For each line below, check for "RESET"; give only the total of lines where it occurs.

BEGIN GIVEN RECORDS

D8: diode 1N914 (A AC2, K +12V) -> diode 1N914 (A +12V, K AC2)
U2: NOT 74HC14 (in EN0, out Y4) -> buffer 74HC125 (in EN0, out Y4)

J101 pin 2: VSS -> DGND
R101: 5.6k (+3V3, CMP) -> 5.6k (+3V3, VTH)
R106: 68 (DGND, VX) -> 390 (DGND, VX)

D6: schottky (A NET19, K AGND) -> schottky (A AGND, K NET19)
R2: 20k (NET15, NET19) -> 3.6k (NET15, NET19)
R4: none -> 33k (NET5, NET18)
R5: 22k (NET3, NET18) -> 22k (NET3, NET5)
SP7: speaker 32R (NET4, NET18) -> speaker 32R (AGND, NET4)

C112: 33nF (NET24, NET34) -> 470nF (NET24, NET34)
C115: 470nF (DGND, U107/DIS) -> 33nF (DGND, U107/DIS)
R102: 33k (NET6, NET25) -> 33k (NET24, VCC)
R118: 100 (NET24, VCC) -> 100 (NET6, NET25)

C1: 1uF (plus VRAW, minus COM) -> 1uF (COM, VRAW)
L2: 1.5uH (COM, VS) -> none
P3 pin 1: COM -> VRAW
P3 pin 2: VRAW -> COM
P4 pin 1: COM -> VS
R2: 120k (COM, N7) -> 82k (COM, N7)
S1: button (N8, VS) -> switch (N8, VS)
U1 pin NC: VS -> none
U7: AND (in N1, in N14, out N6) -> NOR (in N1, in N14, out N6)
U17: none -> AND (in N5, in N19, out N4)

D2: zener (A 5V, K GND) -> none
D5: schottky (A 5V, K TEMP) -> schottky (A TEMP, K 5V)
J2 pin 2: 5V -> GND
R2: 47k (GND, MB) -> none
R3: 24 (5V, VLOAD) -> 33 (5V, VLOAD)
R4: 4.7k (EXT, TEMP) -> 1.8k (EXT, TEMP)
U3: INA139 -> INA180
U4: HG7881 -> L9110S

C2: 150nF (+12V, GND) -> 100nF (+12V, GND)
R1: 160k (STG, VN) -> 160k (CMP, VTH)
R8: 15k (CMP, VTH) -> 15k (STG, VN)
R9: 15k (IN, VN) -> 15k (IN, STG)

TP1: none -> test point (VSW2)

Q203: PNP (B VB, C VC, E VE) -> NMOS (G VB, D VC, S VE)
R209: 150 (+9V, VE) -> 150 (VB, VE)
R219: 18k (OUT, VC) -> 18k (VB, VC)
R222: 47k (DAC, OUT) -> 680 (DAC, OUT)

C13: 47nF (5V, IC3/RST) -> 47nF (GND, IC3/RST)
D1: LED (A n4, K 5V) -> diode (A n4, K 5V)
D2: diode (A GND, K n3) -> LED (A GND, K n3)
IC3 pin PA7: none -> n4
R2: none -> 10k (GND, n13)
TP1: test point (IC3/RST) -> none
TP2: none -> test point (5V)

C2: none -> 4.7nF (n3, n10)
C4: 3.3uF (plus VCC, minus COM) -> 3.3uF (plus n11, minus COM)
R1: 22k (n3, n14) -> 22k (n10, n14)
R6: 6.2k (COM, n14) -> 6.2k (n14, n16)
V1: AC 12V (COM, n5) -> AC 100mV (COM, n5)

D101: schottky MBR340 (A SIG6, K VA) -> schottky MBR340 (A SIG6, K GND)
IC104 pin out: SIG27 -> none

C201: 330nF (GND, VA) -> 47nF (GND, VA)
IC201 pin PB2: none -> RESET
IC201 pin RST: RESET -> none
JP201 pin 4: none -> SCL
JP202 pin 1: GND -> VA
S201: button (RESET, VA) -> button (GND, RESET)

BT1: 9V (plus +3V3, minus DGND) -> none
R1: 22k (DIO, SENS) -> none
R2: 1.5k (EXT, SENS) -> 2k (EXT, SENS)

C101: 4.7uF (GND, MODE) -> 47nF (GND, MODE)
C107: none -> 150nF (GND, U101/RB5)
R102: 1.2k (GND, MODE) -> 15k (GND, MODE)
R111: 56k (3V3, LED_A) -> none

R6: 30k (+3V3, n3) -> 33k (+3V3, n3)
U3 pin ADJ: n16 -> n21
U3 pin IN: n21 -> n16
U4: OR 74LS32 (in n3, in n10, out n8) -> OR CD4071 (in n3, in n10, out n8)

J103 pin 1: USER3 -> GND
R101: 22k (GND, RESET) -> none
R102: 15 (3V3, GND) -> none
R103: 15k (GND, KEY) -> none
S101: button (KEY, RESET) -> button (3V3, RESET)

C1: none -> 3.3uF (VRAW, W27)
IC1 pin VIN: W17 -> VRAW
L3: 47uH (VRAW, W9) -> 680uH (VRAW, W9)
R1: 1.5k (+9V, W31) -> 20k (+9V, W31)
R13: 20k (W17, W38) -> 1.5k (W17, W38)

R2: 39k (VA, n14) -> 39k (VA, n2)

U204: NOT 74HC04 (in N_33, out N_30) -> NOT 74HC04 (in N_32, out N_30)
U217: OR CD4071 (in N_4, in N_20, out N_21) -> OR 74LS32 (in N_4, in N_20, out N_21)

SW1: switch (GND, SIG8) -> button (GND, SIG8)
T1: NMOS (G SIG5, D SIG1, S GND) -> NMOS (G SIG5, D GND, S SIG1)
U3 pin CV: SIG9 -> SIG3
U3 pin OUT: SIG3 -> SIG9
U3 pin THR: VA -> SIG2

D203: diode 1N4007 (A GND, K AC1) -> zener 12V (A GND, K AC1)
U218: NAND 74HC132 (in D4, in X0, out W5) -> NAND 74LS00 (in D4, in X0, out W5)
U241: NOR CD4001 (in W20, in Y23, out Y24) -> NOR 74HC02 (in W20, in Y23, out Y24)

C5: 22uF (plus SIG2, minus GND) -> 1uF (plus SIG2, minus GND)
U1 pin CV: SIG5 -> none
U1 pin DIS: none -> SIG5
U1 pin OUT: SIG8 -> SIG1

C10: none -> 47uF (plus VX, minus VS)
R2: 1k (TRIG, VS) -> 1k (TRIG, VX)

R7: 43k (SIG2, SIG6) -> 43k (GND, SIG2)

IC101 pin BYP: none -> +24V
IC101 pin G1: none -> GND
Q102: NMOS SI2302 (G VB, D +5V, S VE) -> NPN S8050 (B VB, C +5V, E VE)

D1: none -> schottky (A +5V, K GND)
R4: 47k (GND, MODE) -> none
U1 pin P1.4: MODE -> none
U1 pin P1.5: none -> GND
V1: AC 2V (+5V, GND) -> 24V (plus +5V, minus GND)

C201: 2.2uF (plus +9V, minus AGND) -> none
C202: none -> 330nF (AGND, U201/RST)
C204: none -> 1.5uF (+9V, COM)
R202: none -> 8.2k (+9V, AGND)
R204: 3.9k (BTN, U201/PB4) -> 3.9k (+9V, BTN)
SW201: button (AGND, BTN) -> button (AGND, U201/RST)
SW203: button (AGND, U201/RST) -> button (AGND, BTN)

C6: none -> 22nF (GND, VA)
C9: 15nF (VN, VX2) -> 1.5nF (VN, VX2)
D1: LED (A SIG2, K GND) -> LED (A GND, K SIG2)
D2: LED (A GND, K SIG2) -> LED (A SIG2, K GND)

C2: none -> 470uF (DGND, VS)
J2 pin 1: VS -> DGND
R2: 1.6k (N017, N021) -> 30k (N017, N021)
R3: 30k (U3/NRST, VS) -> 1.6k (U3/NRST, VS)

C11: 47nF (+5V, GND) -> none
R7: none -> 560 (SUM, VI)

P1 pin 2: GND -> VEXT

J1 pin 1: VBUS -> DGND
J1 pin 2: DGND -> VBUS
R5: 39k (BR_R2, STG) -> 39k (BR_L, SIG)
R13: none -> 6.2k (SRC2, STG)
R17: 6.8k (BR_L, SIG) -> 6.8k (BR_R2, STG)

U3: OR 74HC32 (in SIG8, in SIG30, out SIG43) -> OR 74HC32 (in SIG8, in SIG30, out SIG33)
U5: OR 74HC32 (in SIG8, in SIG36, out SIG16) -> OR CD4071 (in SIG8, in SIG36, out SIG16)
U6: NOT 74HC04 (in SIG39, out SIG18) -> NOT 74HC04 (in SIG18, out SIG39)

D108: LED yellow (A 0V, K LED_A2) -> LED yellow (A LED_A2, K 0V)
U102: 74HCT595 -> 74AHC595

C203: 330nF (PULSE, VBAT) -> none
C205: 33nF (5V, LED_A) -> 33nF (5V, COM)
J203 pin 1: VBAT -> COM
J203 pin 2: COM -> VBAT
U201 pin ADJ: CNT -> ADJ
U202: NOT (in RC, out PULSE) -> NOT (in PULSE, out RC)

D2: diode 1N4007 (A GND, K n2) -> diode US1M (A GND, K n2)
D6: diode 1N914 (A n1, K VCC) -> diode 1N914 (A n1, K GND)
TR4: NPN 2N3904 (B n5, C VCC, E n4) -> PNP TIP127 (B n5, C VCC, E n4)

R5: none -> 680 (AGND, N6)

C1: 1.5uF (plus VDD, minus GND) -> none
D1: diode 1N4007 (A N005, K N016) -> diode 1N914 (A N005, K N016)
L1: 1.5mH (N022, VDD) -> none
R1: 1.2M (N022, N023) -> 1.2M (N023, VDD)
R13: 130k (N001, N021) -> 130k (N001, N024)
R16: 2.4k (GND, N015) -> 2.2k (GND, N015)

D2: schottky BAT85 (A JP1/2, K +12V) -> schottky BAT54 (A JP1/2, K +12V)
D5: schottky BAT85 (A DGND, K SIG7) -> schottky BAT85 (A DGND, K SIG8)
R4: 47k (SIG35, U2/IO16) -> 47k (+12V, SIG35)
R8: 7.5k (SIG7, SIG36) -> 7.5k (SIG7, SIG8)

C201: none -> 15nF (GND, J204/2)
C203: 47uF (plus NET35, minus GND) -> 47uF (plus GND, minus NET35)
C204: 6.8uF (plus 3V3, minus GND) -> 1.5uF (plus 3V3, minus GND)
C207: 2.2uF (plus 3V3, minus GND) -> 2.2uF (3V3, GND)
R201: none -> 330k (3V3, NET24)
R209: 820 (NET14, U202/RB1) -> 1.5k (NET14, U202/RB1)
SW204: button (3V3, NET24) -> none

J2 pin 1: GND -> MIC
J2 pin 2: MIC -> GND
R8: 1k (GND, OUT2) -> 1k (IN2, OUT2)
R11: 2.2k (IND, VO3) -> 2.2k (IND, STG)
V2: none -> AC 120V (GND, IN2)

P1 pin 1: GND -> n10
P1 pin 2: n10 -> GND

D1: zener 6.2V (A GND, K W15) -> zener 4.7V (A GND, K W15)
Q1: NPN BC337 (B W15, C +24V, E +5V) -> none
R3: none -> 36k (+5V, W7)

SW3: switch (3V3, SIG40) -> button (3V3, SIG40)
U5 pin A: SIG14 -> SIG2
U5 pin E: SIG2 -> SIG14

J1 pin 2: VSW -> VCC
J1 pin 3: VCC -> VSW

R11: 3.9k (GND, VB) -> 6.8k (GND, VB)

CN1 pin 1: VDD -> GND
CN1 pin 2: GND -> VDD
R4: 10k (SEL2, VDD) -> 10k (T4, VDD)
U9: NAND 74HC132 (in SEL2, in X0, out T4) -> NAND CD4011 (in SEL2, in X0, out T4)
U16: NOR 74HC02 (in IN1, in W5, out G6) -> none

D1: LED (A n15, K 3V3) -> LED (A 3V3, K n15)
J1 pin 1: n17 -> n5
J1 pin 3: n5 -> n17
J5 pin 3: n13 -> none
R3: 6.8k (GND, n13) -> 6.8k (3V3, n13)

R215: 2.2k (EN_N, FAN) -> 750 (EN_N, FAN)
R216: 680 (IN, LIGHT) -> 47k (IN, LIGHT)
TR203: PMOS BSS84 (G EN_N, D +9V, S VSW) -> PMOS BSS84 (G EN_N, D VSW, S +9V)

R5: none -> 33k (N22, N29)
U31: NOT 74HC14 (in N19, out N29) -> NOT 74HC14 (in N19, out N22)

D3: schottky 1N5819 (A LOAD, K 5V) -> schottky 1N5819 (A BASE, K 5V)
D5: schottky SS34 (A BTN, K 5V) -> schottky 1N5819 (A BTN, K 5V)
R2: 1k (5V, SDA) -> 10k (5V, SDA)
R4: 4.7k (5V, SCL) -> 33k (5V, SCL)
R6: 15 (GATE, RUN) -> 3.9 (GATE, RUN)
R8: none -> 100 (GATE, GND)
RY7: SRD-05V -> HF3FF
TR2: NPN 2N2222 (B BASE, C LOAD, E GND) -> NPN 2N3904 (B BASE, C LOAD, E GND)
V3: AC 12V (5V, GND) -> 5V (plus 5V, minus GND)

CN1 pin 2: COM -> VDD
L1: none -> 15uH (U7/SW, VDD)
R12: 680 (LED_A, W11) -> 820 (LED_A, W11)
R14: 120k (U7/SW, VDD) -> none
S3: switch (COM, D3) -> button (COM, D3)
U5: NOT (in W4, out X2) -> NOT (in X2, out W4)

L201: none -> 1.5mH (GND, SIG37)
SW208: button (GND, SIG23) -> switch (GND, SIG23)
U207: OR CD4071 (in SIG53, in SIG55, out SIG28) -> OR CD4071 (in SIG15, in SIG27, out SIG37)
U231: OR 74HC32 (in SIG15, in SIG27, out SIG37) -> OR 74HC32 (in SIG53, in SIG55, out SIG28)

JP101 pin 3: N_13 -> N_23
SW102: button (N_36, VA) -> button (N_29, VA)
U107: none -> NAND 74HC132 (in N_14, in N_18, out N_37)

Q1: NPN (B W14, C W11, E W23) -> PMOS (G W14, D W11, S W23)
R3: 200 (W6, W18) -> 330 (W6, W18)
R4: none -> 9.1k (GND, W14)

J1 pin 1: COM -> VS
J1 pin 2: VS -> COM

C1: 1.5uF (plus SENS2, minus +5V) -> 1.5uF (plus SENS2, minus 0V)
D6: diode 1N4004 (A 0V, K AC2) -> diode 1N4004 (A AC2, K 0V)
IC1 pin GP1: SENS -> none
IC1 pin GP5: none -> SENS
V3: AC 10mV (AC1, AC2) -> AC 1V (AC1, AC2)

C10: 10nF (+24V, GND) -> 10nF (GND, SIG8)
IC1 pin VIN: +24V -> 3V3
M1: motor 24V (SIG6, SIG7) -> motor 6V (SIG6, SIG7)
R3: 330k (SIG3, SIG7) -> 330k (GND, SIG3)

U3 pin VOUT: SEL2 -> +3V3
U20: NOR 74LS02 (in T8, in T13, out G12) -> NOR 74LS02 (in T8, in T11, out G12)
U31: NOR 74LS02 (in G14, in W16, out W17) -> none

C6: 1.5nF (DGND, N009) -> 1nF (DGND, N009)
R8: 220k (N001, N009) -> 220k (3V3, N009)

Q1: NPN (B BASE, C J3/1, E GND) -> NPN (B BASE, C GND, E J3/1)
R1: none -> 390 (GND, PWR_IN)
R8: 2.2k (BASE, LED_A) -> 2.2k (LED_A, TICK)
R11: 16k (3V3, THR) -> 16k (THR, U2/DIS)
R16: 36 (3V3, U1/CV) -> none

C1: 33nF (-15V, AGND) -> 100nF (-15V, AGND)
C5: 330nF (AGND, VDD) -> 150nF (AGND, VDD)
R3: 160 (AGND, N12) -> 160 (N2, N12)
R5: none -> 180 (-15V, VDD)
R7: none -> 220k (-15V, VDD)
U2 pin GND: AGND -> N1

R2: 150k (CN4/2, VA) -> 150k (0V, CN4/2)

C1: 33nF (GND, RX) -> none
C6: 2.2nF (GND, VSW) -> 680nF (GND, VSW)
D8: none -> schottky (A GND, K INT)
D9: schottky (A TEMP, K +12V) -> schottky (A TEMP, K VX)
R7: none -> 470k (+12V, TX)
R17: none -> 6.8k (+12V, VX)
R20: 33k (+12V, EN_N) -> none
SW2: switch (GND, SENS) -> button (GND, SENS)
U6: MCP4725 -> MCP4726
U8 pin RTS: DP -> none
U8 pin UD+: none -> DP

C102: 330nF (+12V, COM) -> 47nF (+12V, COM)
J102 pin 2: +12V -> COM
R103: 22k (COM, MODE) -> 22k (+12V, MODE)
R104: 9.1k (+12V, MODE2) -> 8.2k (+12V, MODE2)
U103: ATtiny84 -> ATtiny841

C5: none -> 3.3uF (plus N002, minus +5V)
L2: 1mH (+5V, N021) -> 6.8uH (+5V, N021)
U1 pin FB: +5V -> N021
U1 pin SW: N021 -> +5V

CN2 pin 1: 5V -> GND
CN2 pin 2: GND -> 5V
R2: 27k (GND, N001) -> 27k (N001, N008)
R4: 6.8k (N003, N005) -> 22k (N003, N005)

END GIVEN RECORDS

EXERCISE RESULT:
5